> **What needs to be done**: Starting from the line containing "R3: 2.2k (N1, N4) -> 4.7k (N1, N4)", write out the rest of the entries exactly, through the final line, including nothing else.

> **Data for processing**:
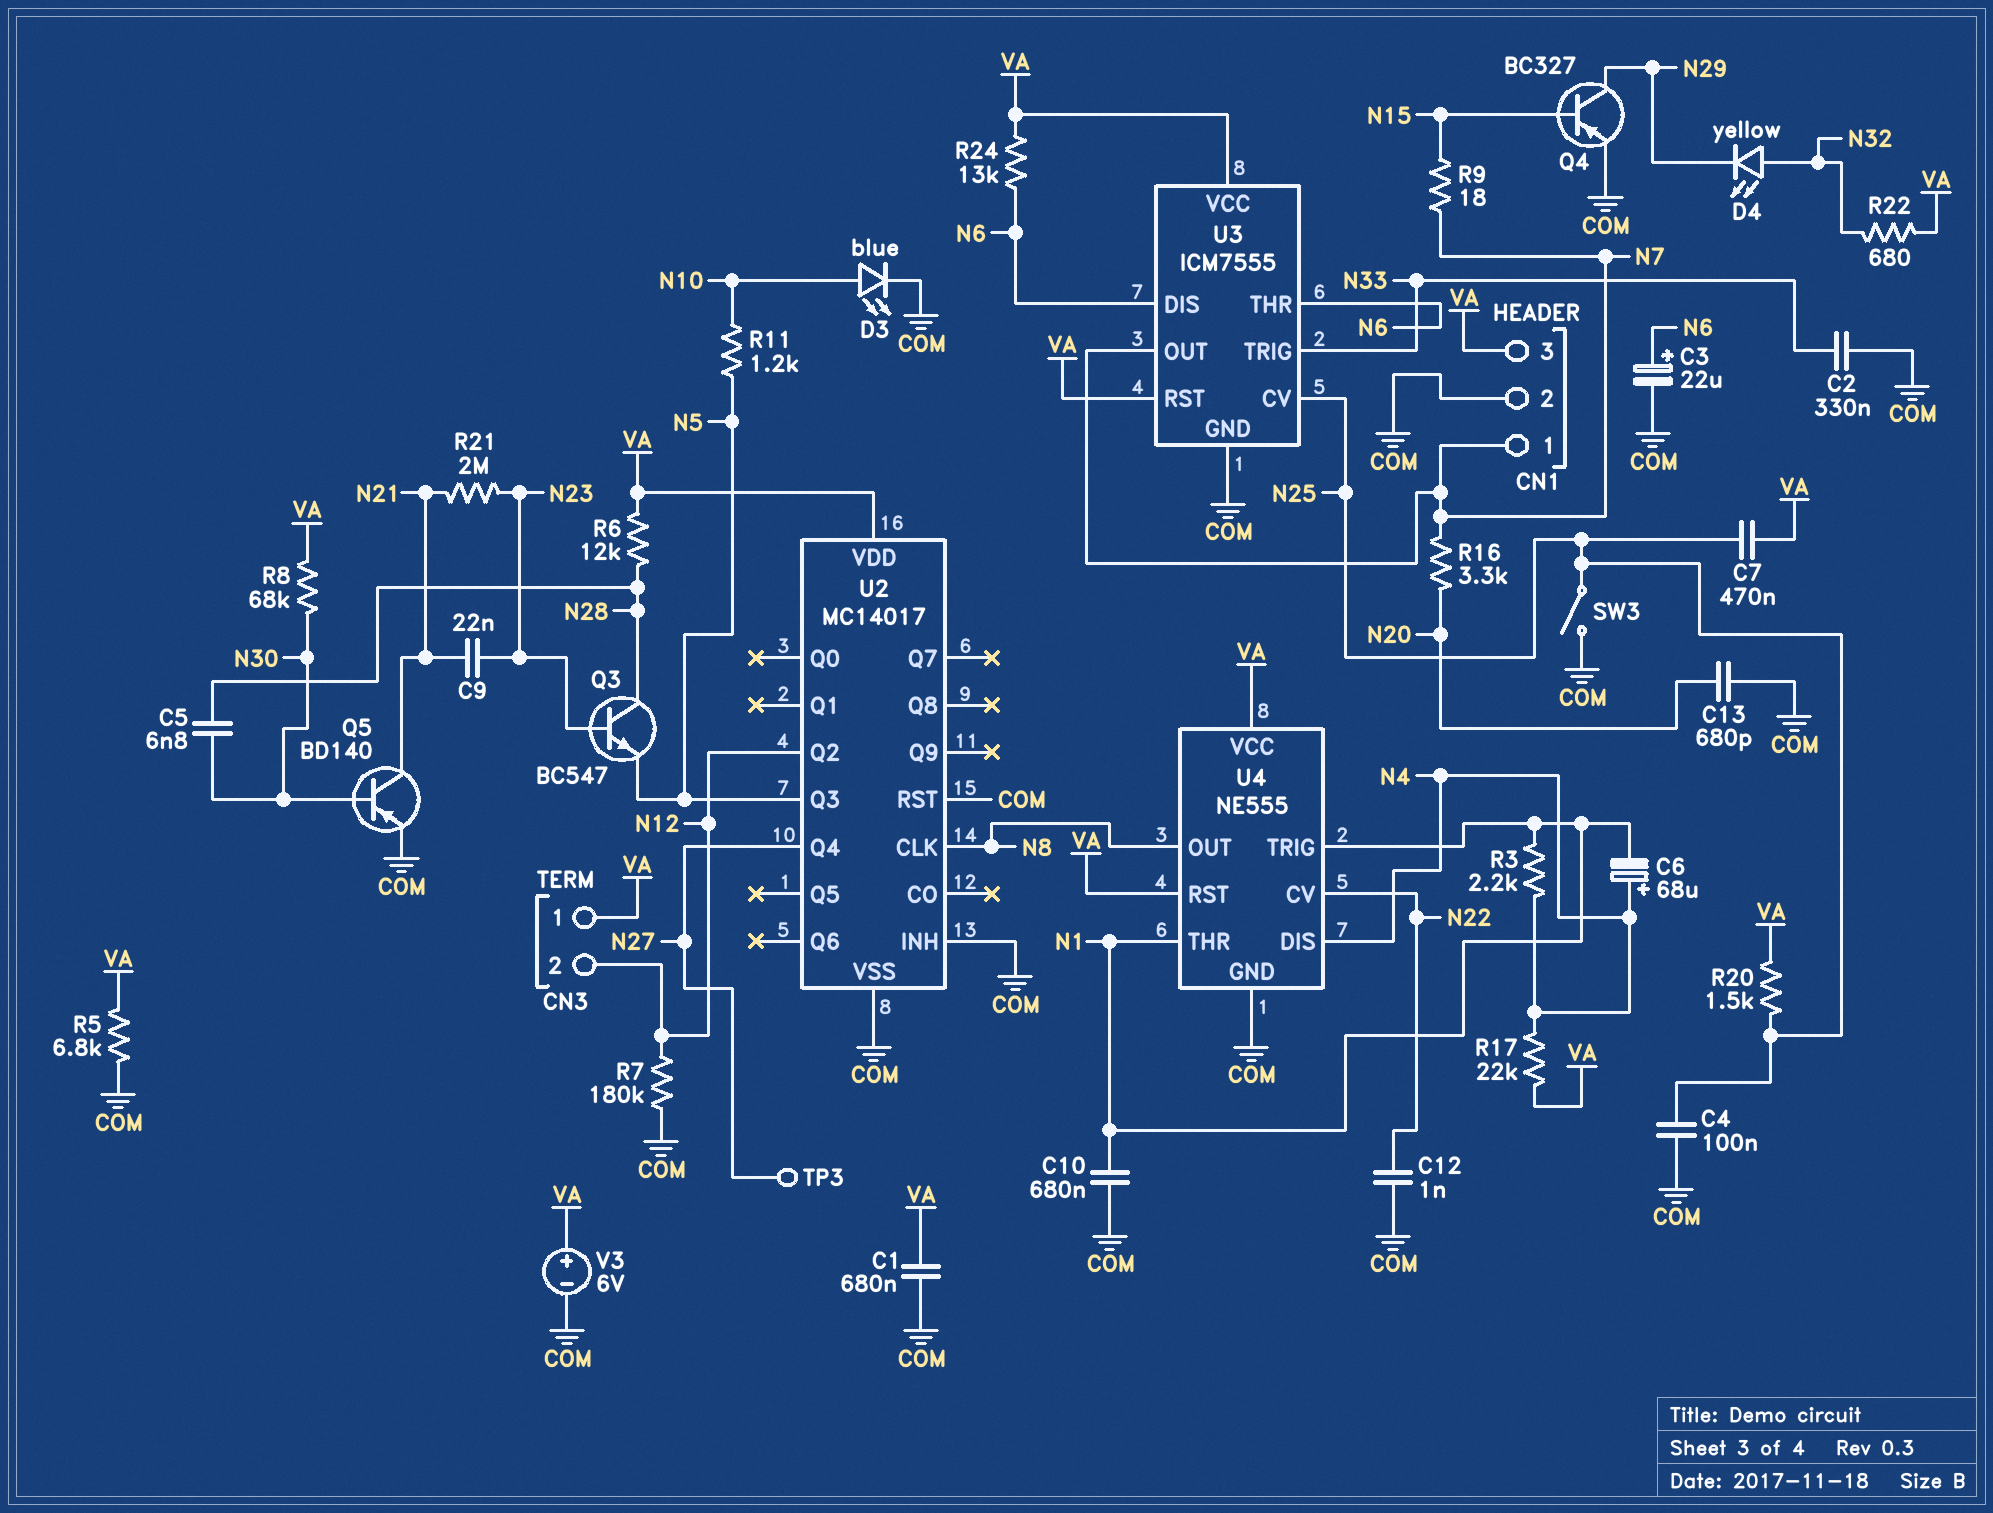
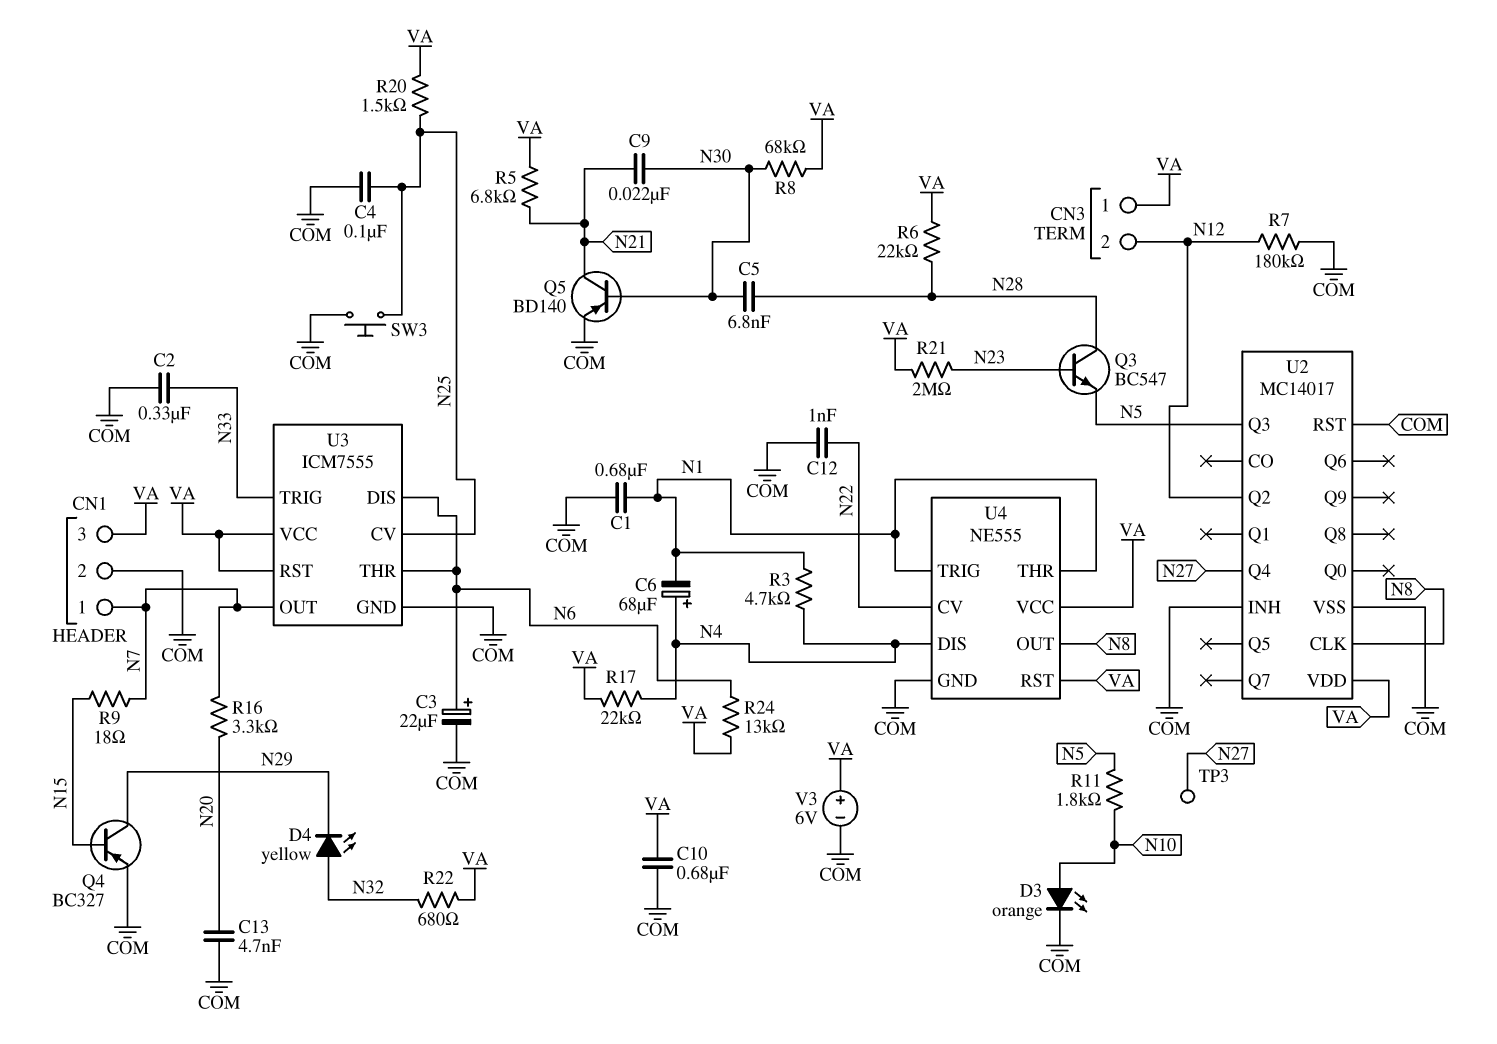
C1: 680nF (COM, VA) -> 680nF (COM, N1)
C7: 470nF (N25, VA) -> none
C9: 22nF (N21, N23) -> 22nF (N21, N30)
C10: 680nF (COM, N1) -> 680nF (COM, VA)
C13: 680pF (COM, N20) -> 4.7nF (COM, N20)
D3: LED blue (A N10, K COM) -> LED orange (A N10, K COM)
R3: 2.2k (N1, N4) -> 4.7k (N1, N4)
R5: 6.8k (COM, VA) -> 6.8k (N21, VA)
R6: 12k (N28, VA) -> 22k (N28, VA)
R11: 1.2k (N5, N10) -> 1.8k (N5, N10)
R21: 2M (N21, N23) -> 2M (N23, VA)
SW3: switch (COM, N25) -> button (COM, N25)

> **Written answer**:
R3: 2.2k (N1, N4) -> 4.7k (N1, N4)
R5: 6.8k (COM, VA) -> 6.8k (N21, VA)
R6: 12k (N28, VA) -> 22k (N28, VA)
R11: 1.2k (N5, N10) -> 1.8k (N5, N10)
R21: 2M (N21, N23) -> 2M (N23, VA)
SW3: switch (COM, N25) -> button (COM, N25)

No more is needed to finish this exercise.